* What the task requires: Print every line from the start of the data, and when you reach the line with "blue cross: (174, 315) -> (152, 259), moved", include it and stop. Pictures are not part of the copy.

### Data for this task

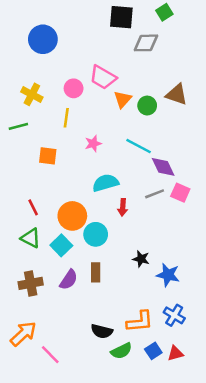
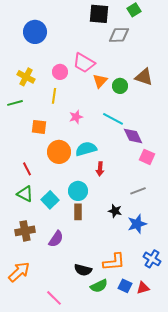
gray line: (155, 194) -> (138, 191), moved
orange circle: (72, 216) -> (59, 152), moved
brown rectangle: (96, 272) -> (78, 212), moved
blue star: (168, 275) -> (137, 224), turned -30
purple semicircle: (69, 280) -> (56, 239), moved
blue cross: (174, 315) -> (152, 259), moved
blue square: (153, 351) -> (125, 286), turned -32
pink line: (50, 355) -> (54, 298), moved

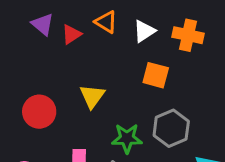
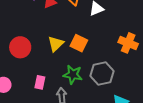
orange cross: (188, 35) -> (128, 43), moved
orange square: (156, 75) -> (79, 43), moved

######

* Reply:
gray line: (155, 194) -> (138, 191), moved
orange circle: (72, 216) -> (59, 152), moved
brown rectangle: (96, 272) -> (78, 212), moved
blue star: (168, 275) -> (137, 224), turned -30
purple semicircle: (69, 280) -> (56, 239), moved
blue cross: (174, 315) -> (152, 259), moved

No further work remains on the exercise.